_What is needed_: Exact copy, no pictures: output all the records that follow.

_Dataset records_:
• • •

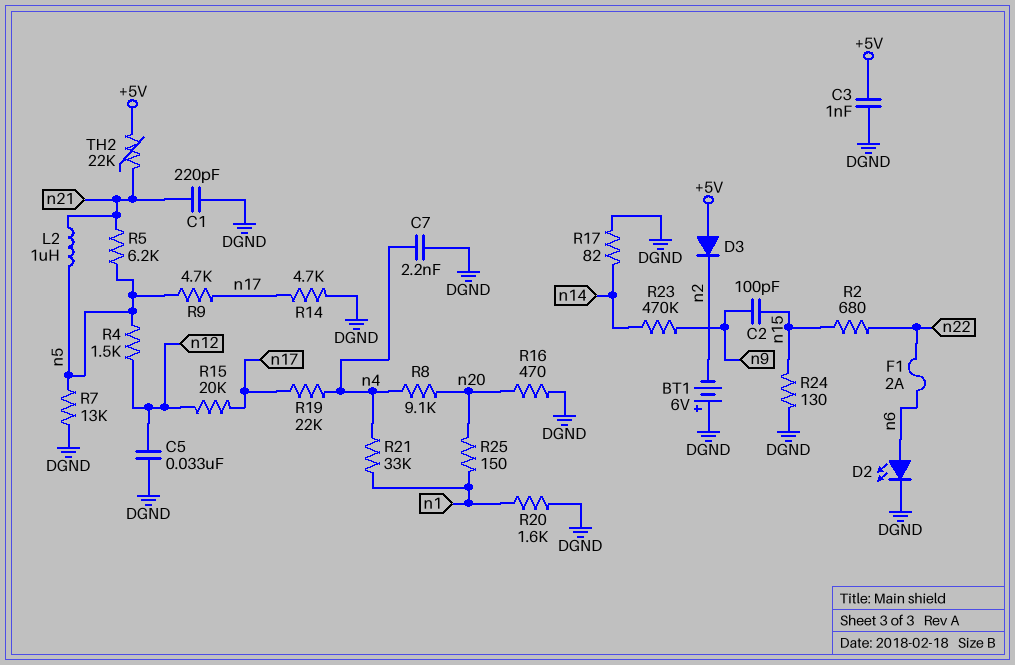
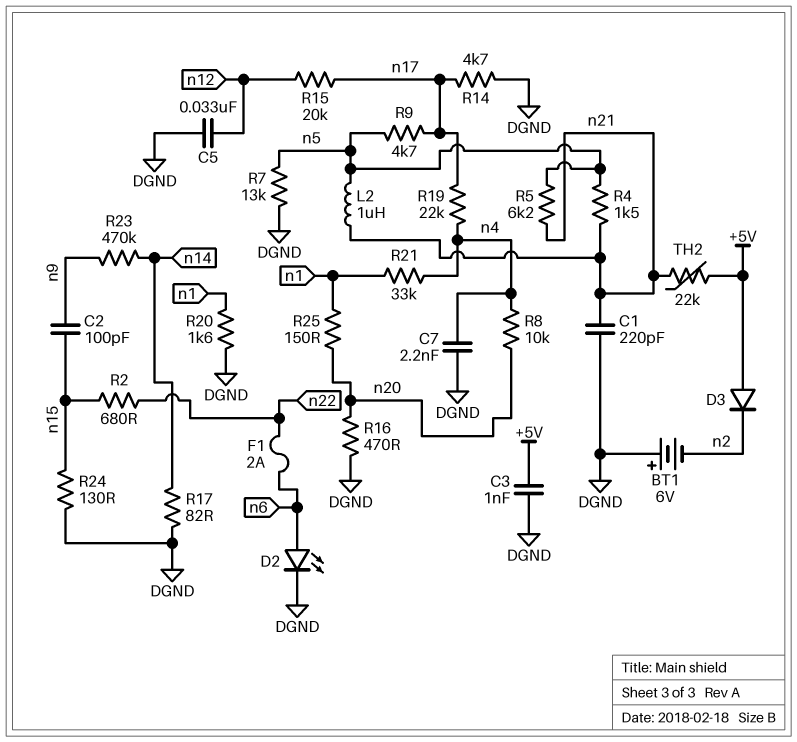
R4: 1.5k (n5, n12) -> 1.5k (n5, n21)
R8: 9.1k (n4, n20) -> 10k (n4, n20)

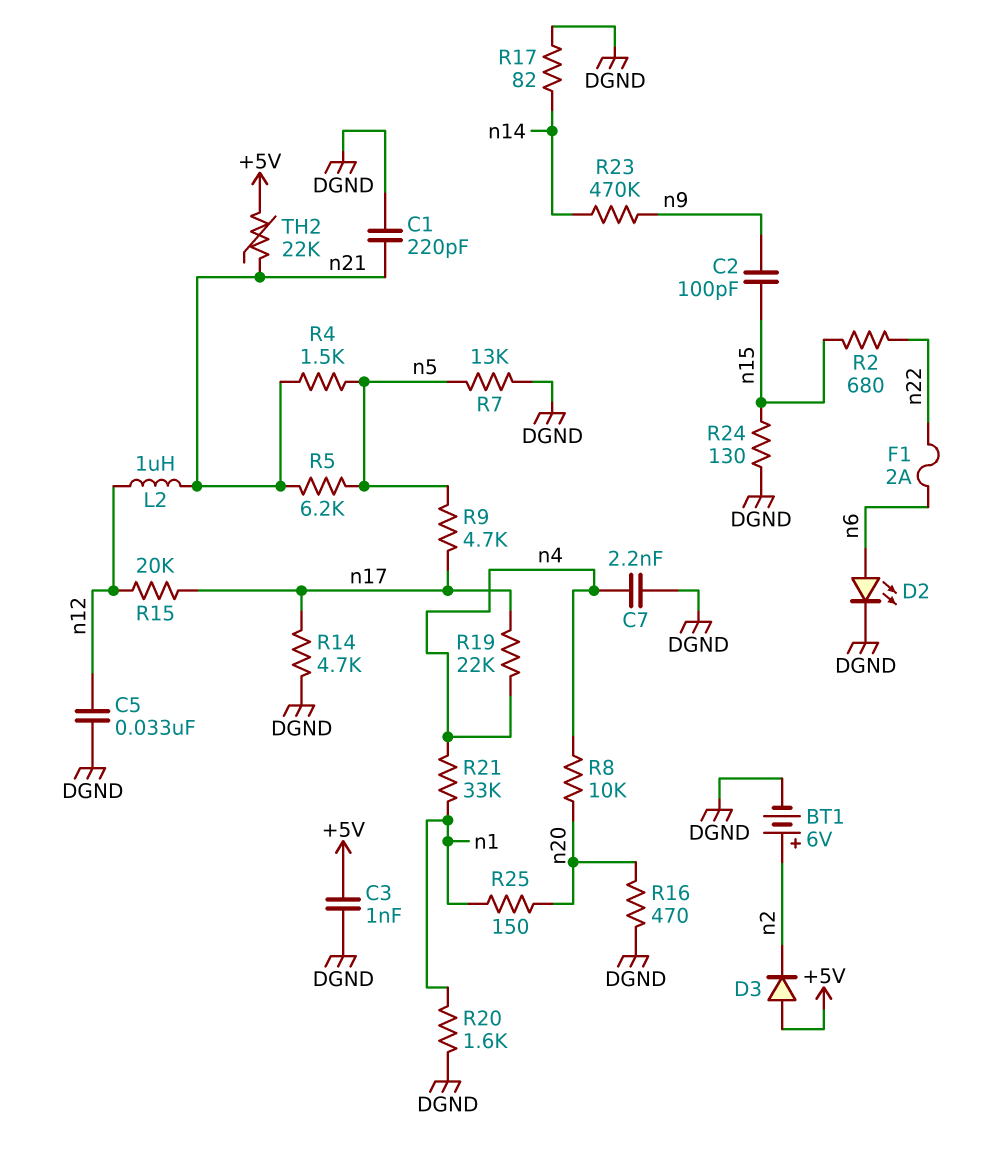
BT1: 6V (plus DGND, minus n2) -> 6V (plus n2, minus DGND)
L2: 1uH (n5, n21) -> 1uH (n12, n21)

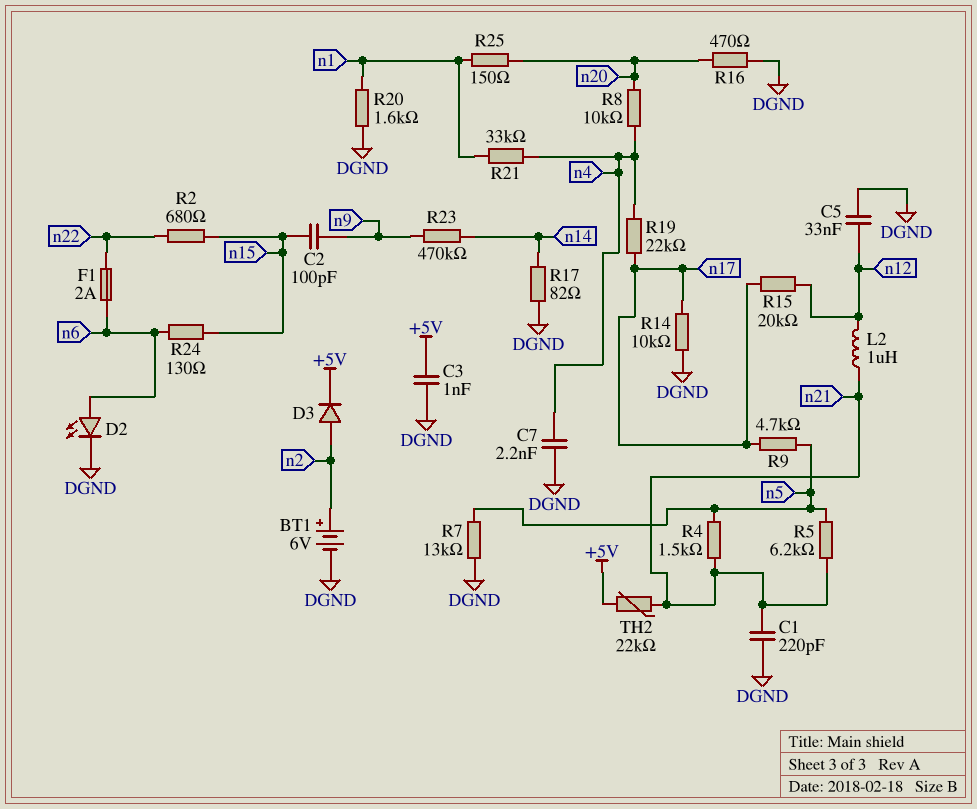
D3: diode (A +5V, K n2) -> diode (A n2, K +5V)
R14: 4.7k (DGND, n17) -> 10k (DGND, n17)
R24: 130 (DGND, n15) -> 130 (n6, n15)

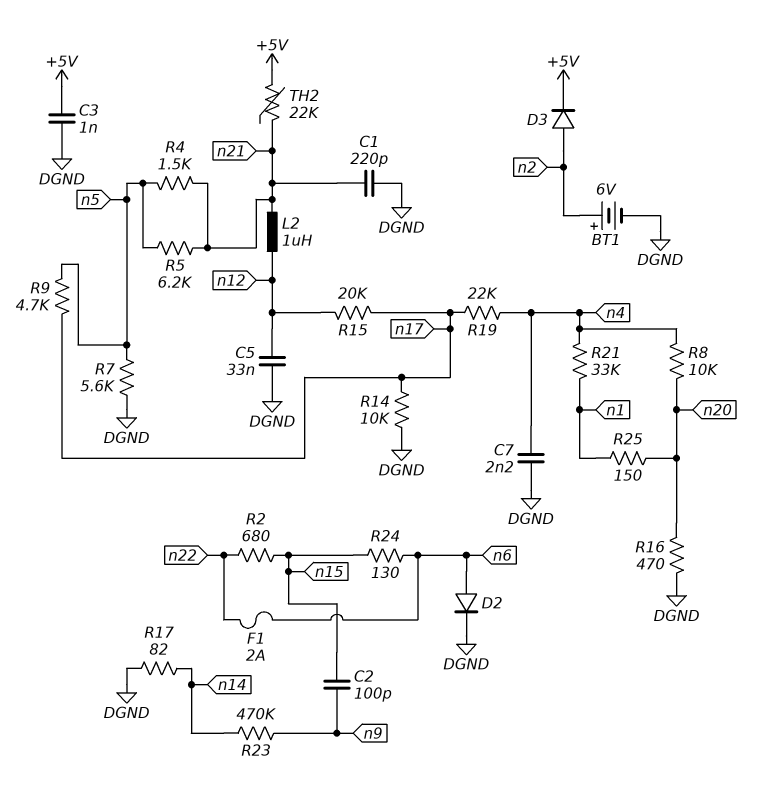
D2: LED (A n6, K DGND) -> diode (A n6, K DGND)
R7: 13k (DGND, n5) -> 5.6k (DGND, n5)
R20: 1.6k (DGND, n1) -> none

• • •

_Answer section_:
R4: 1.5k (n5, n12) -> 1.5k (n5, n21)
R8: 9.1k (n4, n20) -> 10k (n4, n20)

BT1: 6V (plus DGND, minus n2) -> 6V (plus n2, minus DGND)
L2: 1uH (n5, n21) -> 1uH (n12, n21)

D3: diode (A +5V, K n2) -> diode (A n2, K +5V)
R14: 4.7k (DGND, n17) -> 10k (DGND, n17)
R24: 130 (DGND, n15) -> 130 (n6, n15)

D2: LED (A n6, K DGND) -> diode (A n6, K DGND)
R7: 13k (DGND, n5) -> 5.6k (DGND, n5)
R20: 1.6k (DGND, n1) -> none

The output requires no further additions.